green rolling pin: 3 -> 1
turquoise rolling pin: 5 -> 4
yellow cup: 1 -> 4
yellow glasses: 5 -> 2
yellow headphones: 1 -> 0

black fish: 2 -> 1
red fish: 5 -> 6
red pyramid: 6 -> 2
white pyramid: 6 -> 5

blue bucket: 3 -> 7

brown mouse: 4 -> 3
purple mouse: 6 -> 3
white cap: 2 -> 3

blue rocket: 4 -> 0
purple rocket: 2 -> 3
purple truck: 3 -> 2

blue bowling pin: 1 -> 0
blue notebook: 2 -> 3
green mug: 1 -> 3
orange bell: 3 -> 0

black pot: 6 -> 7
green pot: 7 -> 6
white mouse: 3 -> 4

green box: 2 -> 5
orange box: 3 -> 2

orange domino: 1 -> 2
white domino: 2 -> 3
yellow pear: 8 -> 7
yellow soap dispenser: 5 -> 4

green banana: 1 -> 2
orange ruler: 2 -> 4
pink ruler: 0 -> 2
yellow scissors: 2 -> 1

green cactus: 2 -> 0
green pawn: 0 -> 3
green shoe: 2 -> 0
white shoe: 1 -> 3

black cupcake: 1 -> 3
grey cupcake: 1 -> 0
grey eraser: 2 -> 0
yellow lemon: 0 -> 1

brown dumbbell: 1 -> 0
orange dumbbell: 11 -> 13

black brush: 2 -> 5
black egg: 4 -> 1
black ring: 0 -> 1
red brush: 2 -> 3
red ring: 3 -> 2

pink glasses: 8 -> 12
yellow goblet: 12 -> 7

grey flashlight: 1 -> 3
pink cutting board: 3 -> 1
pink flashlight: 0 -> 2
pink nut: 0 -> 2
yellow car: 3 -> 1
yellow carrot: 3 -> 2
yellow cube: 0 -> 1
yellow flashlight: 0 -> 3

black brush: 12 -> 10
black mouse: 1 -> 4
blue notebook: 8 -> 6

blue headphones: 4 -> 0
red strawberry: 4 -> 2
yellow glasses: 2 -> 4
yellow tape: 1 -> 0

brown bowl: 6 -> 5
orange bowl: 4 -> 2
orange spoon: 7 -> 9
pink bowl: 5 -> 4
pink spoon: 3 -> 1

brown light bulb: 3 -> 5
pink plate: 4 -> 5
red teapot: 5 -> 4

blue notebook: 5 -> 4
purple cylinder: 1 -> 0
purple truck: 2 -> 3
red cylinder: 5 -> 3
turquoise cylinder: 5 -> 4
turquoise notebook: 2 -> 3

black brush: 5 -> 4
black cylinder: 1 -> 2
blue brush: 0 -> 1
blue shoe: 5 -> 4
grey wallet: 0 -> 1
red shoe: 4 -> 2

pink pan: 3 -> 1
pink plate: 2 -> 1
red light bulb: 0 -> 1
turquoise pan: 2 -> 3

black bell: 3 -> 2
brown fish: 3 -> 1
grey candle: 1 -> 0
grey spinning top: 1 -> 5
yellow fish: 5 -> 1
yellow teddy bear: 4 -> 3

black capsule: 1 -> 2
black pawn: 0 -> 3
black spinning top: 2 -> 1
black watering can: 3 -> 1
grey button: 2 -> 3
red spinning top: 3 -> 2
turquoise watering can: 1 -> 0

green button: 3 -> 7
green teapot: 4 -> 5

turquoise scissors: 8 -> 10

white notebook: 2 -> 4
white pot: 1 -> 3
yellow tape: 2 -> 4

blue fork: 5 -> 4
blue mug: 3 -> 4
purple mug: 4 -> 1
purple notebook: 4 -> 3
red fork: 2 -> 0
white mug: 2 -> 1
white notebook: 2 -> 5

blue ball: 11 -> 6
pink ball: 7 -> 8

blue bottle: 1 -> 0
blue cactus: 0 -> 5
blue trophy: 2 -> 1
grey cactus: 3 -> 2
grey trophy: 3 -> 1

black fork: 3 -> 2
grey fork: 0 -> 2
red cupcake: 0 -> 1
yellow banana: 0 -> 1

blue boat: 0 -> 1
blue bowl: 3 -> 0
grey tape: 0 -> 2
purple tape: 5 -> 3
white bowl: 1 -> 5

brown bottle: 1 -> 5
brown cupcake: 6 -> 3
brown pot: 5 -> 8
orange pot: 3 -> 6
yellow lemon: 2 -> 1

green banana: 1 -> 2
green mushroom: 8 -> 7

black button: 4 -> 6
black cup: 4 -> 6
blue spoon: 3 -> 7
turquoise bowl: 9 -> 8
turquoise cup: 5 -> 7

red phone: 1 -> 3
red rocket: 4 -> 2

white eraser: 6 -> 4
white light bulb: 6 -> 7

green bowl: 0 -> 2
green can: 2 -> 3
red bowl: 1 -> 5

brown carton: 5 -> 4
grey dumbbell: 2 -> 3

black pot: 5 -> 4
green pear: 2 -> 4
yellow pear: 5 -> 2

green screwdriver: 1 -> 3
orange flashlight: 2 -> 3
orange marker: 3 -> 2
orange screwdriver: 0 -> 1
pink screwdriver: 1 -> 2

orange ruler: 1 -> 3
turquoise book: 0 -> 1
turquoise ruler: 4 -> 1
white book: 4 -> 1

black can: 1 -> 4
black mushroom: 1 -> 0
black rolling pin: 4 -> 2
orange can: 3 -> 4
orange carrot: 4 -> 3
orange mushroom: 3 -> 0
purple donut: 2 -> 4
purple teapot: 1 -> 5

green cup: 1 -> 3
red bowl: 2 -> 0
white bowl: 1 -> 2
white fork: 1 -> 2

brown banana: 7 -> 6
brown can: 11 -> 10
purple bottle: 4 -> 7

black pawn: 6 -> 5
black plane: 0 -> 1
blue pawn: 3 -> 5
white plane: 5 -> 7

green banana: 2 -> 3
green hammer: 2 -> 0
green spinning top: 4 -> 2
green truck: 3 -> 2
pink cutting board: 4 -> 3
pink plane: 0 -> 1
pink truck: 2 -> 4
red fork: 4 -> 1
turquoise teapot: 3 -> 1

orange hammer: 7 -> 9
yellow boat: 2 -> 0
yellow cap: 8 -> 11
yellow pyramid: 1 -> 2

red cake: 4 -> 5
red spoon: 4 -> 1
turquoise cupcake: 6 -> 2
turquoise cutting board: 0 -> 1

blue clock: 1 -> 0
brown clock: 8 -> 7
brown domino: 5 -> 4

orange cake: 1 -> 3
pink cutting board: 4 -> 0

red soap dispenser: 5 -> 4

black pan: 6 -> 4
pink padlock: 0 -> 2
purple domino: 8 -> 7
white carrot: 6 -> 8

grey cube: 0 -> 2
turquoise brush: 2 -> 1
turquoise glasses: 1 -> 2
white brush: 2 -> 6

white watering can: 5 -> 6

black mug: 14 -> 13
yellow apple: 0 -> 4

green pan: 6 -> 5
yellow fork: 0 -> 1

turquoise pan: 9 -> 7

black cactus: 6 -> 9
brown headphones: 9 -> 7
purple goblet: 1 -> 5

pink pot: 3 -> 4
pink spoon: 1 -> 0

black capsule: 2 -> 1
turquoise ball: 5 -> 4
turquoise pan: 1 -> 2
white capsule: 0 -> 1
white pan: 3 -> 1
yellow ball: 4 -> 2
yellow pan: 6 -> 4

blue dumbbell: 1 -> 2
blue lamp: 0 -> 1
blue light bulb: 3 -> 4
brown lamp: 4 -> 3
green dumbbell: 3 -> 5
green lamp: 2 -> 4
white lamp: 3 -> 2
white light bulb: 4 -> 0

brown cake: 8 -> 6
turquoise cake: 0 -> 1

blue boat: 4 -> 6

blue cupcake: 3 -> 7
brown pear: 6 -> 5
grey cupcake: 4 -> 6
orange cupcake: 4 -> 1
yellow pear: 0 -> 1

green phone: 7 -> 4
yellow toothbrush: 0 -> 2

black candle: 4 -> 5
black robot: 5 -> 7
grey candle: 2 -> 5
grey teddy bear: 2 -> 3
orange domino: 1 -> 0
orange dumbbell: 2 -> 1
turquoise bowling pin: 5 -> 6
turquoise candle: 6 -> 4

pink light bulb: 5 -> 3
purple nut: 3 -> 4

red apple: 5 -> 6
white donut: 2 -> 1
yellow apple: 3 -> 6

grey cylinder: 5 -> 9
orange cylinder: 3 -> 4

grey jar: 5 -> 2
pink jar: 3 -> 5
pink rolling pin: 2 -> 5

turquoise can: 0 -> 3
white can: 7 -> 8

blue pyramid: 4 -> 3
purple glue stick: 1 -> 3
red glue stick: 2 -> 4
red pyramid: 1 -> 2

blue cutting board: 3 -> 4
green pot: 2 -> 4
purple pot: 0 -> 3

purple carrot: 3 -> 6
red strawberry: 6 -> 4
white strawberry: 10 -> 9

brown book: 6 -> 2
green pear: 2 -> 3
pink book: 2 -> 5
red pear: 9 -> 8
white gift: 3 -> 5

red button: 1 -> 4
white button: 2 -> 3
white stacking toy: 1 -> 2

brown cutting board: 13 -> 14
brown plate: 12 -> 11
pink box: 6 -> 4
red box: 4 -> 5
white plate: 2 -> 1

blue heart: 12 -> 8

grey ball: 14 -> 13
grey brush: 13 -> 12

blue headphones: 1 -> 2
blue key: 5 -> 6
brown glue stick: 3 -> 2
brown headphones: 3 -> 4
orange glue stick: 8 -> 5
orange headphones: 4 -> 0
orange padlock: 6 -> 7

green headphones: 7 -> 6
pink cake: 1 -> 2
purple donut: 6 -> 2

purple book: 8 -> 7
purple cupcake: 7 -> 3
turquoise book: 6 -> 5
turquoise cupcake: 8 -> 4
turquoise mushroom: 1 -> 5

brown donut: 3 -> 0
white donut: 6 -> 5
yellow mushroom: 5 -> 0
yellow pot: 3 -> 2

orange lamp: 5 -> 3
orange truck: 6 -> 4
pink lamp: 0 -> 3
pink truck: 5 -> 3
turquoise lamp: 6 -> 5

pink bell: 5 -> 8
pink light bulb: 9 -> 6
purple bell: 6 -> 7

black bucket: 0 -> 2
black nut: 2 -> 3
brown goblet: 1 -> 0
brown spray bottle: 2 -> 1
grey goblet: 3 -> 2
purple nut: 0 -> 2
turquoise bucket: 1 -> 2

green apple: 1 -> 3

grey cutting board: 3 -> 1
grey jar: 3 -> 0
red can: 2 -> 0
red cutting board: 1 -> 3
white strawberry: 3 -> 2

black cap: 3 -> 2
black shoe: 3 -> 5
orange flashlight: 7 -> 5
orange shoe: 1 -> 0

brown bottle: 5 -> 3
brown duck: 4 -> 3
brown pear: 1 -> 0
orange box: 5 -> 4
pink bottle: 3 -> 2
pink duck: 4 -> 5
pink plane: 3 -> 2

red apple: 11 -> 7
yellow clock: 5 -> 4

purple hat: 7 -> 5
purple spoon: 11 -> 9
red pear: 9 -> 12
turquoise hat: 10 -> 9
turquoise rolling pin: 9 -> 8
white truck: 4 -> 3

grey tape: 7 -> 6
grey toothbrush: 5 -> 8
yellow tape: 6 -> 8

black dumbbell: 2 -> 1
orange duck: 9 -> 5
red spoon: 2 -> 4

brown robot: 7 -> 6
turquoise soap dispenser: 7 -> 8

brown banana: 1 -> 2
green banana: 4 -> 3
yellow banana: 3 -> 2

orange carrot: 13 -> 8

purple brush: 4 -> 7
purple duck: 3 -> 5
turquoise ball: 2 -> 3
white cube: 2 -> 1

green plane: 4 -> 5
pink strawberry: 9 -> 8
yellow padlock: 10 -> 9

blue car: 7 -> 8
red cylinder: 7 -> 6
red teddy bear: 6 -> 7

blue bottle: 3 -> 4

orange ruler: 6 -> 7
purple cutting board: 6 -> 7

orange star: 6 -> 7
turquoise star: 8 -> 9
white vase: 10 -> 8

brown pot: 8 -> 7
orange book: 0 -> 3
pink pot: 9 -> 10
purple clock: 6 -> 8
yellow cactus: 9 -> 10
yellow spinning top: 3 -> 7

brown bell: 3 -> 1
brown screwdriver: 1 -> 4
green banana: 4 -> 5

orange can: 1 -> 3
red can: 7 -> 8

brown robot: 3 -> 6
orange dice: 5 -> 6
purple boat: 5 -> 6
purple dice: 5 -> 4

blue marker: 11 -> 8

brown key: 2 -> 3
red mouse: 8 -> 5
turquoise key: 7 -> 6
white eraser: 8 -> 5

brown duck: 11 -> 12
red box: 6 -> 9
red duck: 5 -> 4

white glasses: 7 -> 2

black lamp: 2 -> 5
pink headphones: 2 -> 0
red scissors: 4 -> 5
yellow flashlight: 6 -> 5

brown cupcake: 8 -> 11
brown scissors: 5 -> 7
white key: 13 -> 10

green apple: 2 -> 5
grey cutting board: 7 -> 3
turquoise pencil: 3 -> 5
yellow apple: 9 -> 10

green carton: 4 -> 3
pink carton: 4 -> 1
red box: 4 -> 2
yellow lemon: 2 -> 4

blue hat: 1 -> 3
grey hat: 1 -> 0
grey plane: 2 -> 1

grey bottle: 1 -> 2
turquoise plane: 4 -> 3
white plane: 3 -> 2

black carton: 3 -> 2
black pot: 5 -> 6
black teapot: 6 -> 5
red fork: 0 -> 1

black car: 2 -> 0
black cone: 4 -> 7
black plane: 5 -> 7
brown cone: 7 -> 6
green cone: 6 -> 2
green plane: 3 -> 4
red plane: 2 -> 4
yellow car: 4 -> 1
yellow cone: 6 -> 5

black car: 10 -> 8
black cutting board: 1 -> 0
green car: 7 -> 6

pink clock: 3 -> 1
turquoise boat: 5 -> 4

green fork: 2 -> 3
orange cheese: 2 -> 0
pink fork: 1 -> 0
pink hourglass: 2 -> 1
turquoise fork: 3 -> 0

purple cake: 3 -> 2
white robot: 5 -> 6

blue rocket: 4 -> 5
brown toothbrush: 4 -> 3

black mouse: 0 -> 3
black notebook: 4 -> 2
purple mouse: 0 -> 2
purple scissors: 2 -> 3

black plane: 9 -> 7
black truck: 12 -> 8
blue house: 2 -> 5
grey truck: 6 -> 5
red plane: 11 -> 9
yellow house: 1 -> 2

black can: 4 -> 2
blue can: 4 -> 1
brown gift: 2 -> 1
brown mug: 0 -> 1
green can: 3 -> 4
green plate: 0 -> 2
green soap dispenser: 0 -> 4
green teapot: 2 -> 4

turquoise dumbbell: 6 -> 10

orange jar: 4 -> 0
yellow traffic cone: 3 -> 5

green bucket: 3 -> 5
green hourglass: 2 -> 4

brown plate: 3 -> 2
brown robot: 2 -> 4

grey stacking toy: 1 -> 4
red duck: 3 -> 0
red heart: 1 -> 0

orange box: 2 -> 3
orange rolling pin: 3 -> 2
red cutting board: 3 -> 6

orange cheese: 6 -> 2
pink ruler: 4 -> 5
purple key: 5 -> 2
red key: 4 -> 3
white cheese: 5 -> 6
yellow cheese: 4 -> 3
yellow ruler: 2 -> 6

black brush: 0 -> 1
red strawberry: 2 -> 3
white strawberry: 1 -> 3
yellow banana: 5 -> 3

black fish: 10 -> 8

Your goal: Retype exactly the span of lines from the one with "green shoe: 2 -> 0" through the one with "orange spoon: 7 -> 9"; include both ends and omit the rest of the material.

Answer to this problem:
green shoe: 2 -> 0
white shoe: 1 -> 3

black cupcake: 1 -> 3
grey cupcake: 1 -> 0
grey eraser: 2 -> 0
yellow lemon: 0 -> 1

brown dumbbell: 1 -> 0
orange dumbbell: 11 -> 13

black brush: 2 -> 5
black egg: 4 -> 1
black ring: 0 -> 1
red brush: 2 -> 3
red ring: 3 -> 2

pink glasses: 8 -> 12
yellow goblet: 12 -> 7

grey flashlight: 1 -> 3
pink cutting board: 3 -> 1
pink flashlight: 0 -> 2
pink nut: 0 -> 2
yellow car: 3 -> 1
yellow carrot: 3 -> 2
yellow cube: 0 -> 1
yellow flashlight: 0 -> 3

black brush: 12 -> 10
black mouse: 1 -> 4
blue notebook: 8 -> 6

blue headphones: 4 -> 0
red strawberry: 4 -> 2
yellow glasses: 2 -> 4
yellow tape: 1 -> 0

brown bowl: 6 -> 5
orange bowl: 4 -> 2
orange spoon: 7 -> 9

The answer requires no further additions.